• [Prompt]
Please copy the listing below line for line, leaving out every bracketed picture marker.

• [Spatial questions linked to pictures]
—————

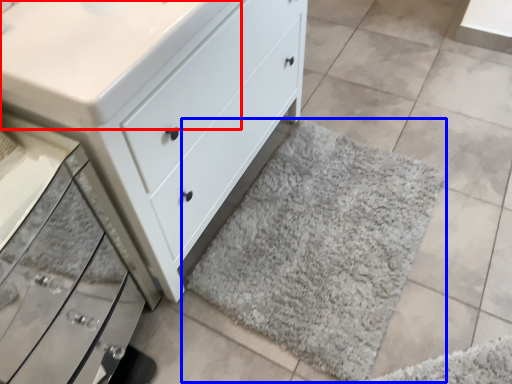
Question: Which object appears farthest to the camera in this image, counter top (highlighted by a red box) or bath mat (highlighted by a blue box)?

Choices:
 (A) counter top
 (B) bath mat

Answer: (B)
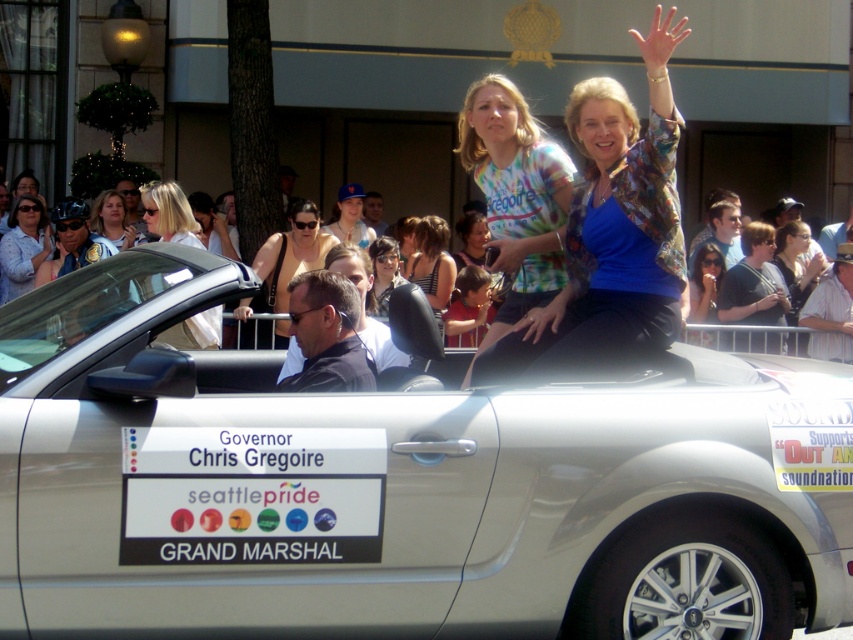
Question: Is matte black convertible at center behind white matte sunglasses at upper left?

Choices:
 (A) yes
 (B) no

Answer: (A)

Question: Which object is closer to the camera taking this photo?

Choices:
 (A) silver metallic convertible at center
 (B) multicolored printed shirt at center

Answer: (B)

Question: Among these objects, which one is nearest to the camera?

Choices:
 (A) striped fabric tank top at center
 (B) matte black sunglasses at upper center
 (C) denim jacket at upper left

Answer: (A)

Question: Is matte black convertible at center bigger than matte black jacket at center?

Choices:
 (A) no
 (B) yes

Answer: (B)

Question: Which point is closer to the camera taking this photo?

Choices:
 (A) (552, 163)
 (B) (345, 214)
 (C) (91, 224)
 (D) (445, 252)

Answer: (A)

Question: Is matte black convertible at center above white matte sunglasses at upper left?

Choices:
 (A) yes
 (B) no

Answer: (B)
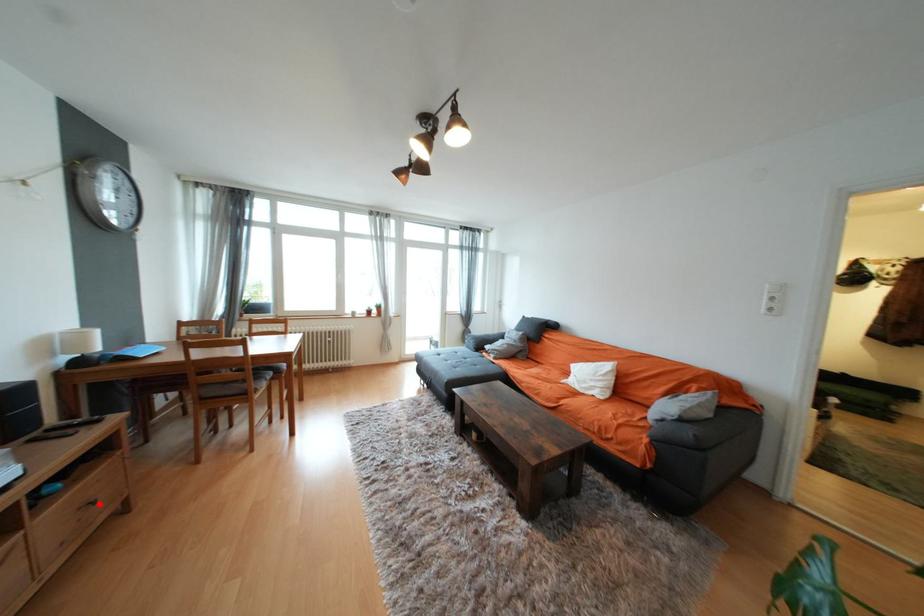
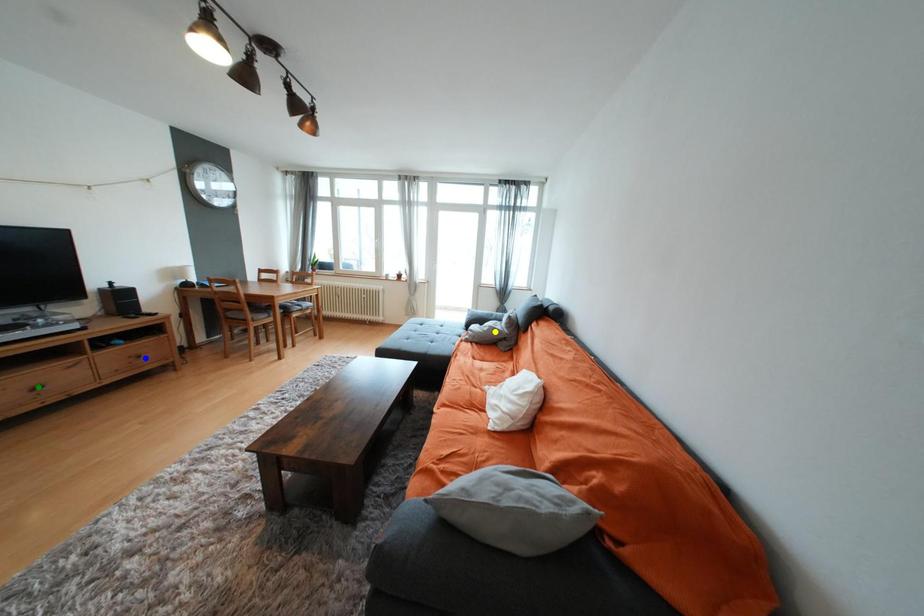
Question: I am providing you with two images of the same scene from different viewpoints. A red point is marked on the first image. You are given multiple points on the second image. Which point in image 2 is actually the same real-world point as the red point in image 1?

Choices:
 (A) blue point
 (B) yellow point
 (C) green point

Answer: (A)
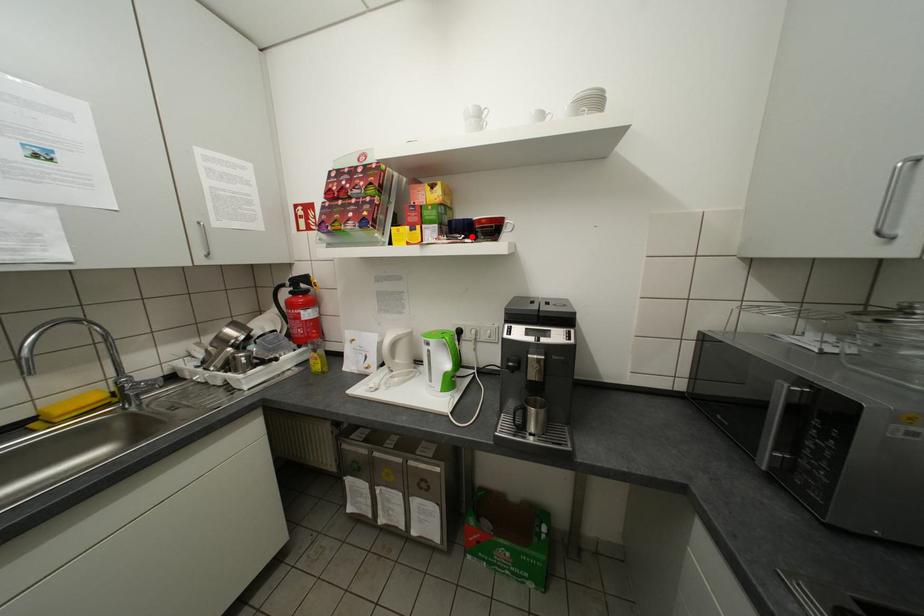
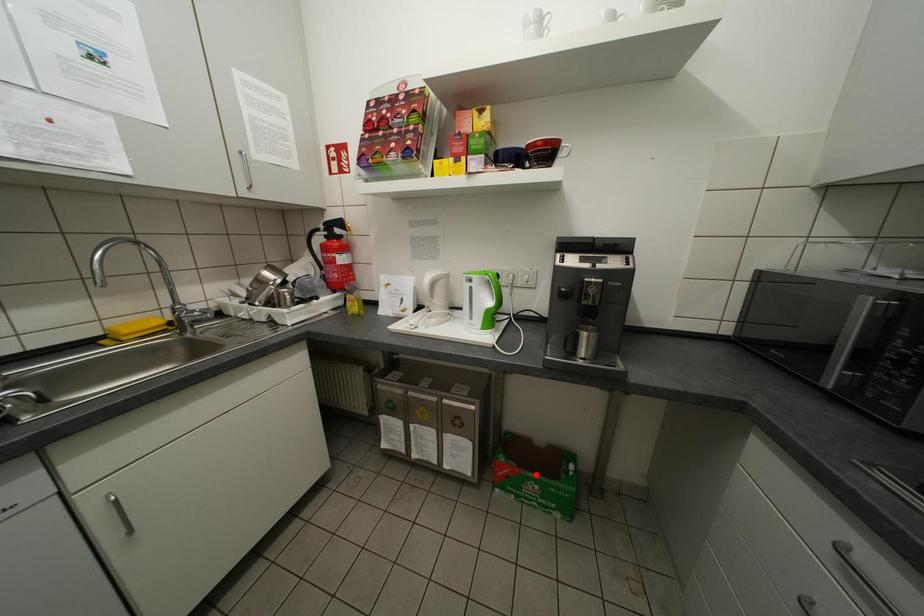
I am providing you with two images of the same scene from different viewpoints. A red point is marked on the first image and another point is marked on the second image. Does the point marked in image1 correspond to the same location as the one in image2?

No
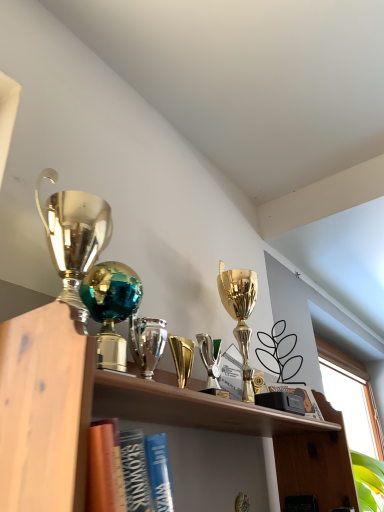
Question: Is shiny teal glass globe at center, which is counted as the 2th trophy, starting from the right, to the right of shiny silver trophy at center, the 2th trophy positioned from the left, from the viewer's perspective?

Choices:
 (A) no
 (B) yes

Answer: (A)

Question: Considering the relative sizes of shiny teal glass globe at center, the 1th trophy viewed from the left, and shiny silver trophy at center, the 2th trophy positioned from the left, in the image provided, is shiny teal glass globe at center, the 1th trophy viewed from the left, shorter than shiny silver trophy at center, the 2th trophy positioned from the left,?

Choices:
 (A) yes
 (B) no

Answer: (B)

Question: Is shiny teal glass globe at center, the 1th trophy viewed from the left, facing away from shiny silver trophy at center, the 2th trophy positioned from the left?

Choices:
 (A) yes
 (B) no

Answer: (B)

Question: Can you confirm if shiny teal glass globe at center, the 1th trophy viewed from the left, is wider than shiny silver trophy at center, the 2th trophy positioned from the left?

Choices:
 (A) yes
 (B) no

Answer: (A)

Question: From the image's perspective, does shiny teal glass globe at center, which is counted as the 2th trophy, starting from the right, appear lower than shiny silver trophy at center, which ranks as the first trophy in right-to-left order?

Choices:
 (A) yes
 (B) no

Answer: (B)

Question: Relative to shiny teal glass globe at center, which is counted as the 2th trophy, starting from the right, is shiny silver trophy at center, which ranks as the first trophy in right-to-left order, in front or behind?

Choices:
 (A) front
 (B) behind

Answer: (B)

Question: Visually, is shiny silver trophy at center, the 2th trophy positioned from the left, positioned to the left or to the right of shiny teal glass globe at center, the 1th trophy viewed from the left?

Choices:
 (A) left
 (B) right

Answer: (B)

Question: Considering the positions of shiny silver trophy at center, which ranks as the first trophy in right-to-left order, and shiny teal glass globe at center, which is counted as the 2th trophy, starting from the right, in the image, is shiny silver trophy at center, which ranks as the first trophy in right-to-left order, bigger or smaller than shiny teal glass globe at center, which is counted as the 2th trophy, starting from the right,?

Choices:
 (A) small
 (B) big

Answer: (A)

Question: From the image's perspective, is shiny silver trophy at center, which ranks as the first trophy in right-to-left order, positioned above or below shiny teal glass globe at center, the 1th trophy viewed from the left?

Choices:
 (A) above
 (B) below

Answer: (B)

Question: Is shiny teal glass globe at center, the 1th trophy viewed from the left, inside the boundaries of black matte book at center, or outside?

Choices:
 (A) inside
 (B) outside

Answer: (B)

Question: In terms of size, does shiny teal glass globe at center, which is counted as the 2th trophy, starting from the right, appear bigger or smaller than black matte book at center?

—————

• [Exercise solution]
Question: Which object appears farthest to the camera in this image, counter top (highlighted by a red box) or bath mat (highlighted by a blue box)?

Choices:
 (A) counter top
 (B) bath mat

Answer: (B)
Question: Is matte black convertible at center behind white matte sunglasses at upper left?

Choices:
 (A) yes
 (B) no

Answer: (A)

Question: Which object is closer to the camera taking this photo?

Choices:
 (A) silver metallic convertible at center
 (B) multicolored printed shirt at center

Answer: (B)

Question: Among these objects, which one is nearest to the camera?

Choices:
 (A) striped fabric tank top at center
 (B) matte black sunglasses at upper center
 (C) denim jacket at upper left

Answer: (A)

Question: Is matte black convertible at center bigger than matte black jacket at center?

Choices:
 (A) no
 (B) yes

Answer: (B)

Question: Which point is closer to the camera taking this photo?

Choices:
 (A) (552, 163)
 (B) (345, 214)
 (C) (91, 224)
 (D) (445, 252)

Answer: (A)

Question: Is matte black convertible at center above white matte sunglasses at upper left?

Choices:
 (A) yes
 (B) no

Answer: (B)
Question: I am providing you with two images of the same scene from different viewpoints. A red point is marked on the first image. You are given multiple points on the second image. Which point in image 2 is actually the same real-world point as the red point in image 1?

Choices:
 (A) blue point
 (B) yellow point
 (C) green point

Answer: (A)
I am providing you with two images of the same scene from different viewpoints. A red point is marked on the first image and another point is marked on the second image. Does the point marked in image1 correspond to the same location as the one in image2?

No
Question: Is shiny teal glass globe at center, which is counted as the 2th trophy, starting from the right, to the right of shiny silver trophy at center, the 2th trophy positioned from the left, from the viewer's perspective?

Choices:
 (A) no
 (B) yes

Answer: (A)

Question: Considering the relative sizes of shiny teal glass globe at center, the 1th trophy viewed from the left, and shiny silver trophy at center, the 2th trophy positioned from the left, in the image provided, is shiny teal glass globe at center, the 1th trophy viewed from the left, shorter than shiny silver trophy at center, the 2th trophy positioned from the left,?

Choices:
 (A) yes
 (B) no

Answer: (B)

Question: Is shiny teal glass globe at center, the 1th trophy viewed from the left, facing away from shiny silver trophy at center, the 2th trophy positioned from the left?

Choices:
 (A) yes
 (B) no

Answer: (B)

Question: Can you confirm if shiny teal glass globe at center, the 1th trophy viewed from the left, is wider than shiny silver trophy at center, the 2th trophy positioned from the left?

Choices:
 (A) yes
 (B) no

Answer: (A)

Question: From the image's perspective, does shiny teal glass globe at center, which is counted as the 2th trophy, starting from the right, appear lower than shiny silver trophy at center, which ranks as the first trophy in right-to-left order?

Choices:
 (A) yes
 (B) no

Answer: (B)

Question: Relative to shiny teal glass globe at center, which is counted as the 2th trophy, starting from the right, is shiny silver trophy at center, which ranks as the first trophy in right-to-left order, in front or behind?

Choices:
 (A) front
 (B) behind

Answer: (B)

Question: Visually, is shiny silver trophy at center, the 2th trophy positioned from the left, positioned to the left or to the right of shiny teal glass globe at center, the 1th trophy viewed from the left?

Choices:
 (A) left
 (B) right

Answer: (B)

Question: Considering the positions of shiny silver trophy at center, which ranks as the first trophy in right-to-left order, and shiny teal glass globe at center, which is counted as the 2th trophy, starting from the right, in the image, is shiny silver trophy at center, which ranks as the first trophy in right-to-left order, bigger or smaller than shiny teal glass globe at center, which is counted as the 2th trophy, starting from the right,?

Choices:
 (A) small
 (B) big

Answer: (A)

Question: From the image's perspective, is shiny silver trophy at center, which ranks as the first trophy in right-to-left order, positioned above or below shiny teal glass globe at center, the 1th trophy viewed from the left?

Choices:
 (A) above
 (B) below

Answer: (B)

Question: Is shiny teal glass globe at center, the 1th trophy viewed from the left, inside the boundaries of black matte book at center, or outside?

Choices:
 (A) inside
 (B) outside

Answer: (B)

Question: In terms of size, does shiny teal glass globe at center, which is counted as the 2th trophy, starting from the right, appear bigger or smaller than black matte book at center?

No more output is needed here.